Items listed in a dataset
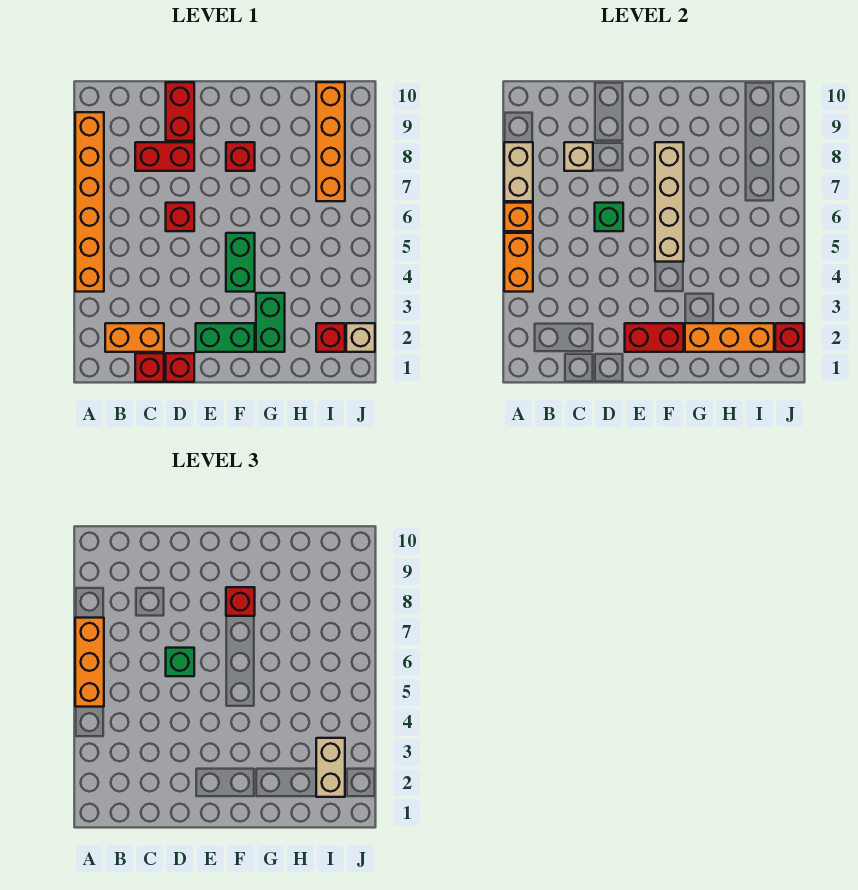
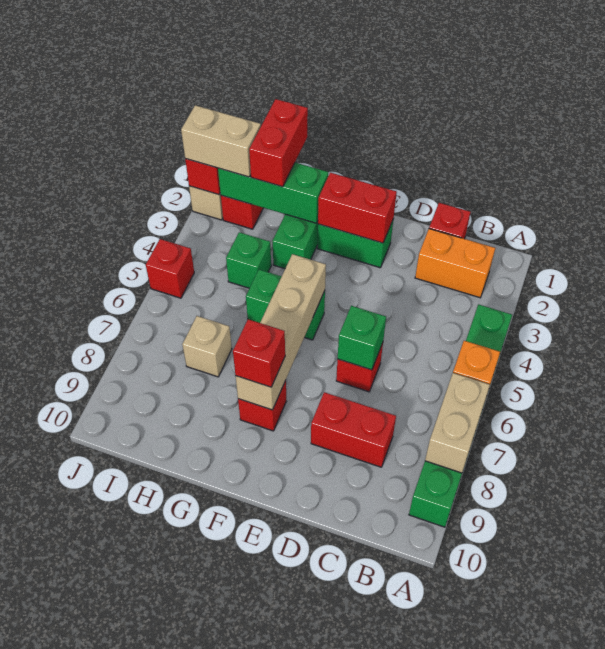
orange brick A4:A9 level 1 -> green brick A4:A9 level 1
orange brick A4:A5 level 2 -> none
orange brick A5:A7 level 3 -> none
tan brick C8 level 2 -> tan brick H7 level 1
red brick D1 level 1 -> red brick J5 level 1
green brick D6 level 3 -> green brick H4 level 1
red brick D9:D10 level 1 -> red brick H1:H2 level 3
green brick F4:F5 level 1 -> green brick F5:G5 level 1
orange brick G2:I2 level 2 -> green brick G2:I2 level 2
tan brick I2:I3 level 3 -> tan brick I2:J2 level 3
orange brick I7:I10 level 1 -> none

WHAT YOU WILL DO
From the records given above, copy all lines containing "none".

WRITTEN ANSWER
orange brick A4:A5 level 2 -> none
orange brick A5:A7 level 3 -> none
orange brick I7:I10 level 1 -> none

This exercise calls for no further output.